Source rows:

■ ■ ■

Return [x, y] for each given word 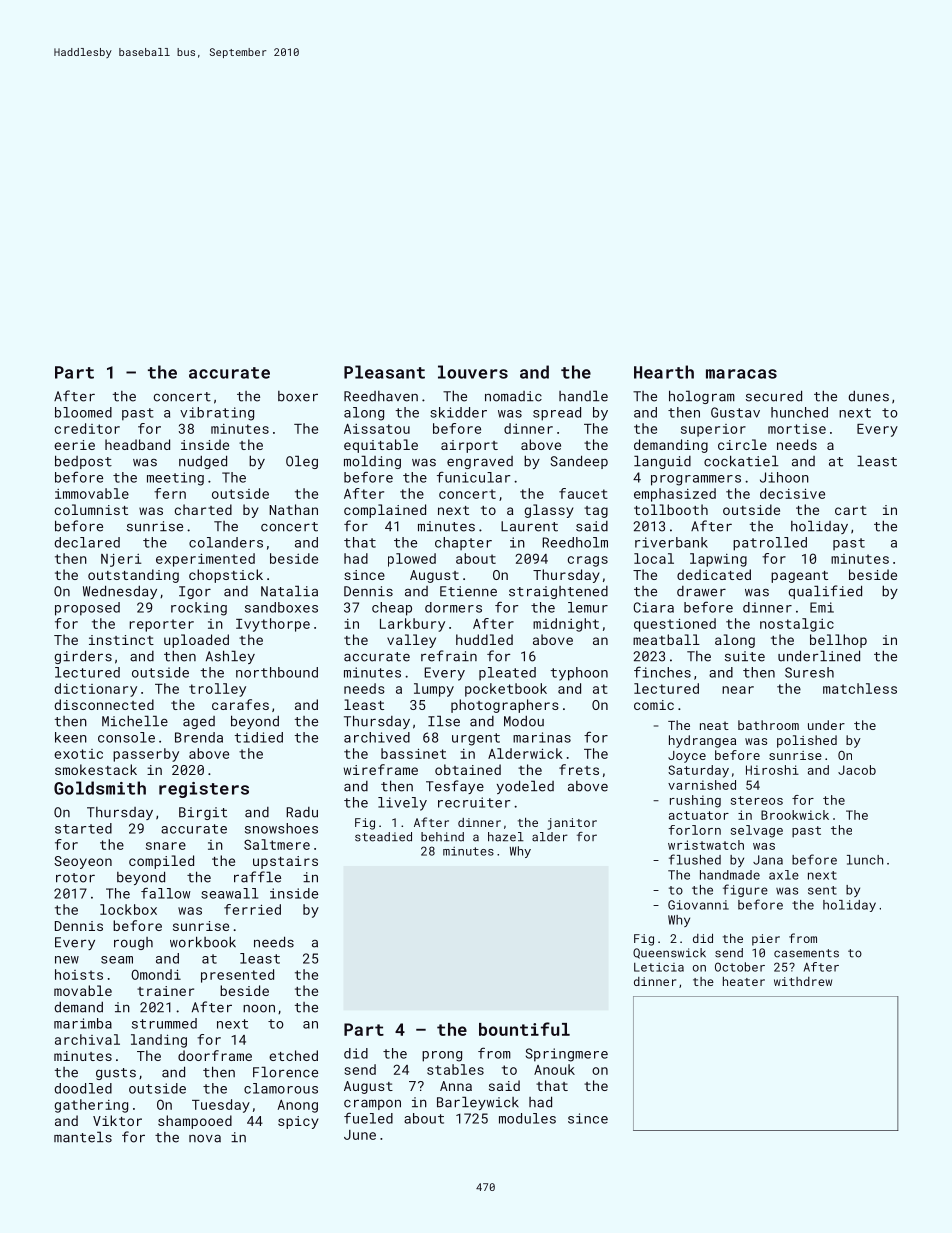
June [360, 1135]
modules [527, 1118]
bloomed [83, 412]
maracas [741, 374]
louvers [473, 372]
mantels [83, 1137]
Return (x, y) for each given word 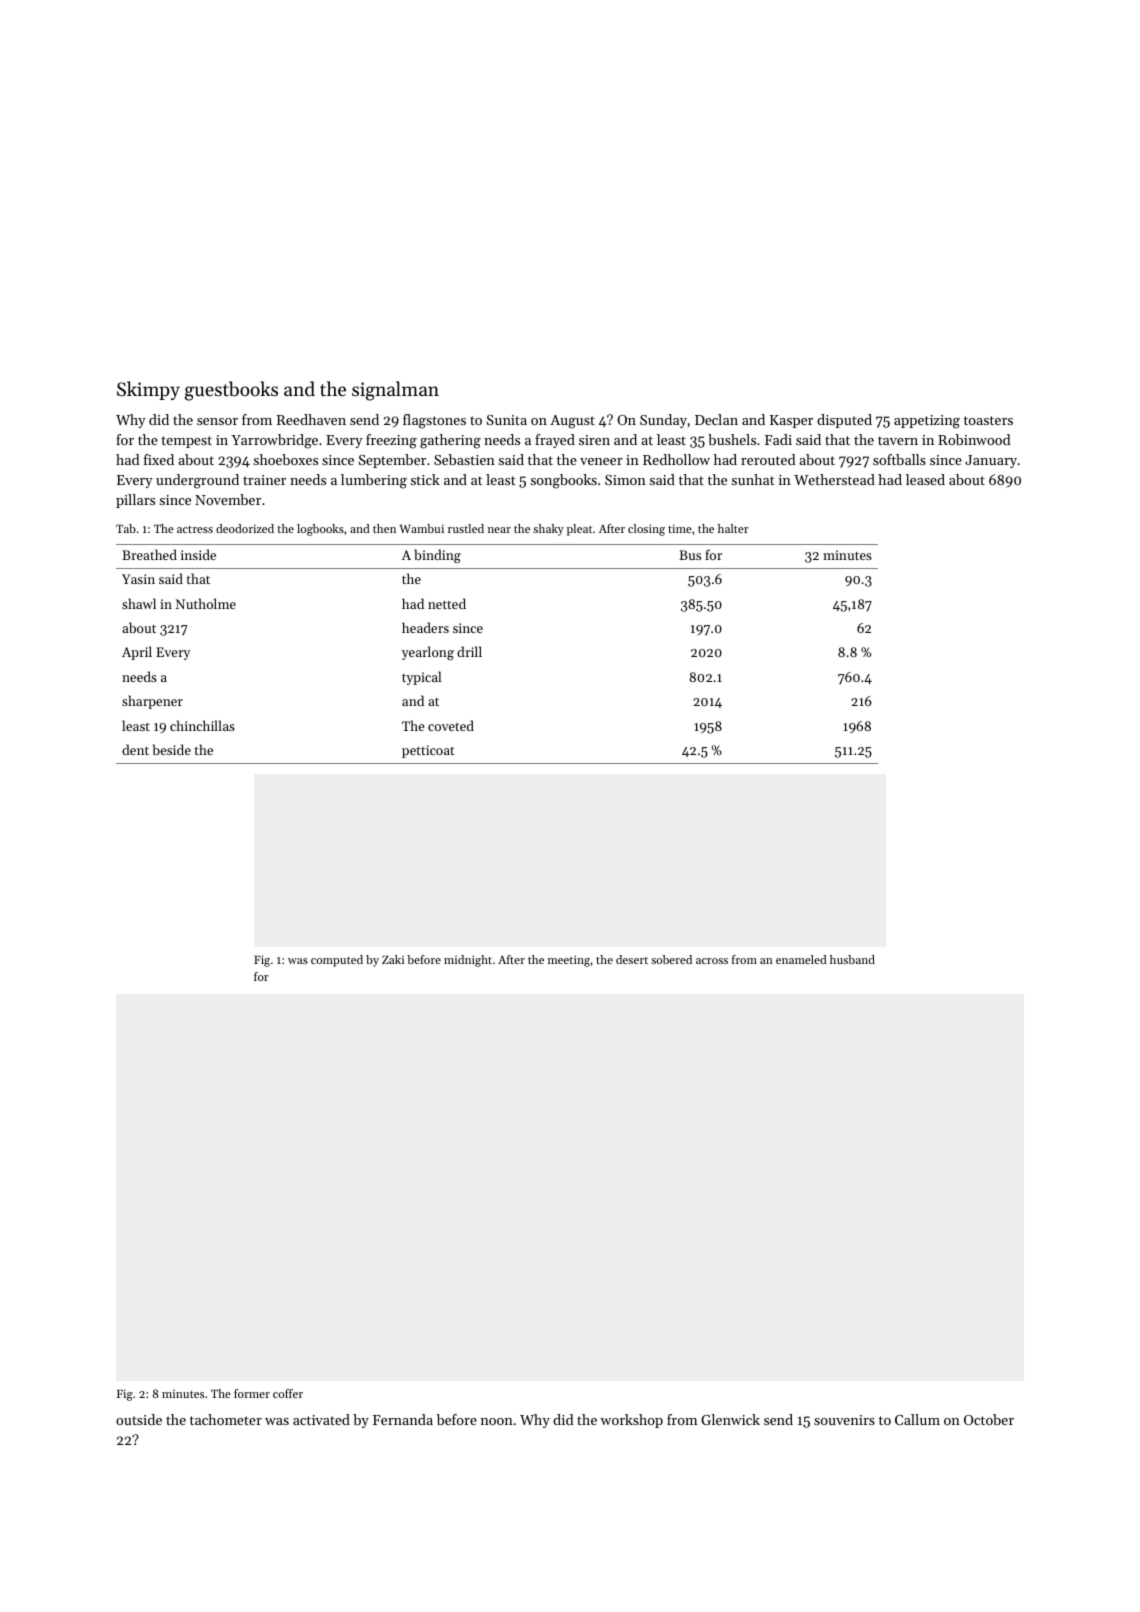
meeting (569, 961)
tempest (186, 442)
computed (337, 961)
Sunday (663, 421)
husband (852, 959)
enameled (801, 959)
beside (172, 749)
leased (925, 479)
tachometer (226, 1419)
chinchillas (202, 725)
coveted (451, 725)
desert (632, 959)
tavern (898, 440)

■ ■ ■

[EXERCISE BRIEF]
Copy the rows word for word, from the line containing "Return (x, y) for each given word" through the last row, including both ends. Leave the pictures out of your answer.

[SOLUTION TO THIS TASK]
Return (x, y) for each given word 
meeting (569, 961)
tempest (186, 442)
computed (337, 961)
Sunday (663, 421)
husband (852, 959)
enameled (801, 959)
beside (172, 749)
leased (925, 479)
tachometer (226, 1419)
chinchillas (202, 725)
coveted (451, 725)
desert (632, 959)
tavern (898, 440)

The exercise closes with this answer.